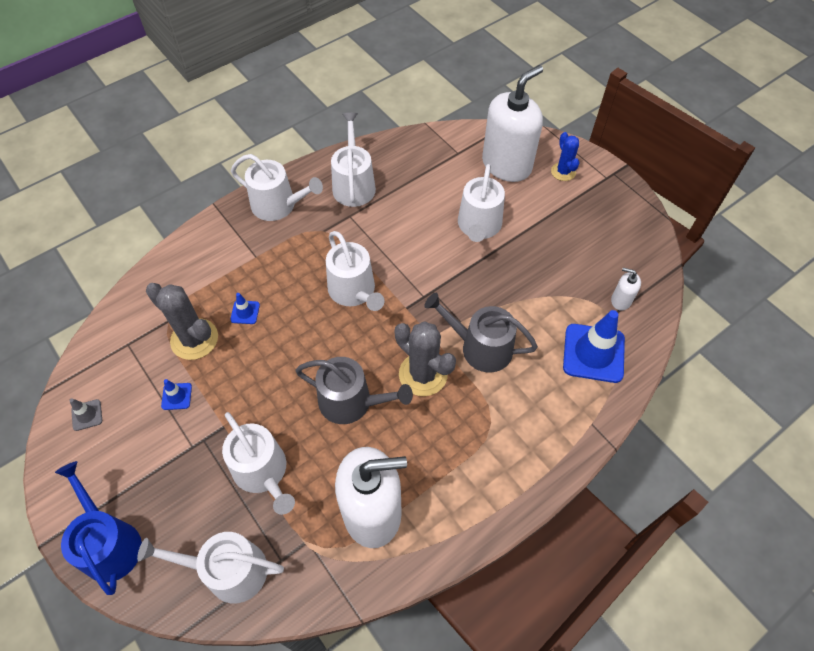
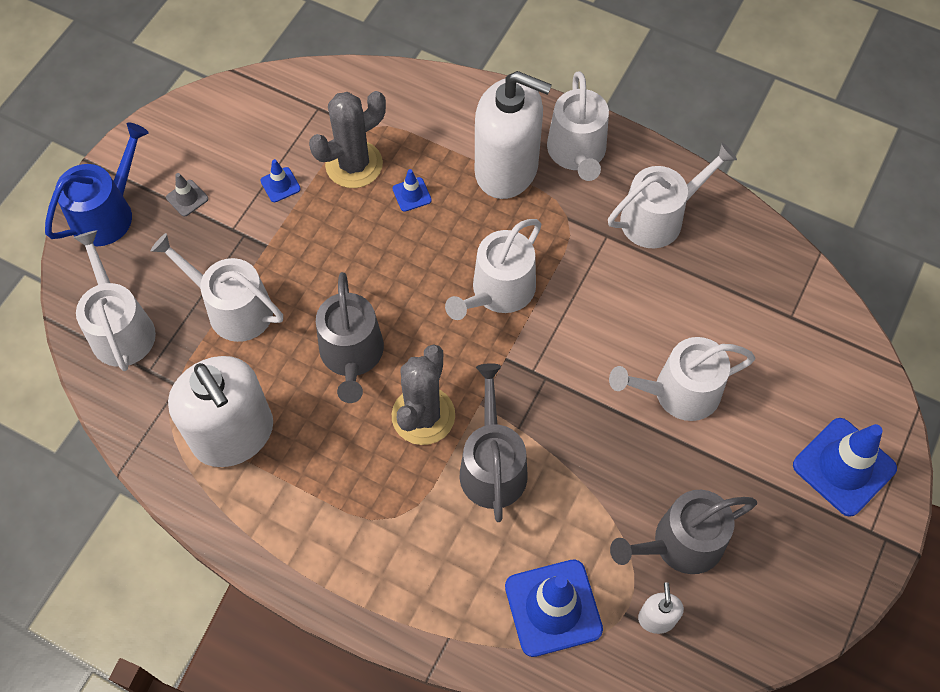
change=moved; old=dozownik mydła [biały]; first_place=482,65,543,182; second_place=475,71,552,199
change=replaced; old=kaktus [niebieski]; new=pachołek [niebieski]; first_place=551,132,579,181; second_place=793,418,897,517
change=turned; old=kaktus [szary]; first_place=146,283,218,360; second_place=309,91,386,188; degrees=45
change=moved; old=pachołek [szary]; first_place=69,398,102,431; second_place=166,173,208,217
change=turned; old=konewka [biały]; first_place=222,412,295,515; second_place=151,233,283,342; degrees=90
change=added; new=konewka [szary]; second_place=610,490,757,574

** WHAT YOU NEED TO DO **
The listing above should be returned word for word, with pictures omitted.

** OUTPUT FOR THIS TASK **
change=moved; old=dozownik mydła [biały]; first_place=482,65,543,182; second_place=475,71,552,199
change=replaced; old=kaktus [niebieski]; new=pachołek [niebieski]; first_place=551,132,579,181; second_place=793,418,897,517
change=turned; old=kaktus [szary]; first_place=146,283,218,360; second_place=309,91,386,188; degrees=45
change=moved; old=pachołek [szary]; first_place=69,398,102,431; second_place=166,173,208,217
change=turned; old=konewka [biały]; first_place=222,412,295,515; second_place=151,233,283,342; degrees=90
change=added; new=konewka [szary]; second_place=610,490,757,574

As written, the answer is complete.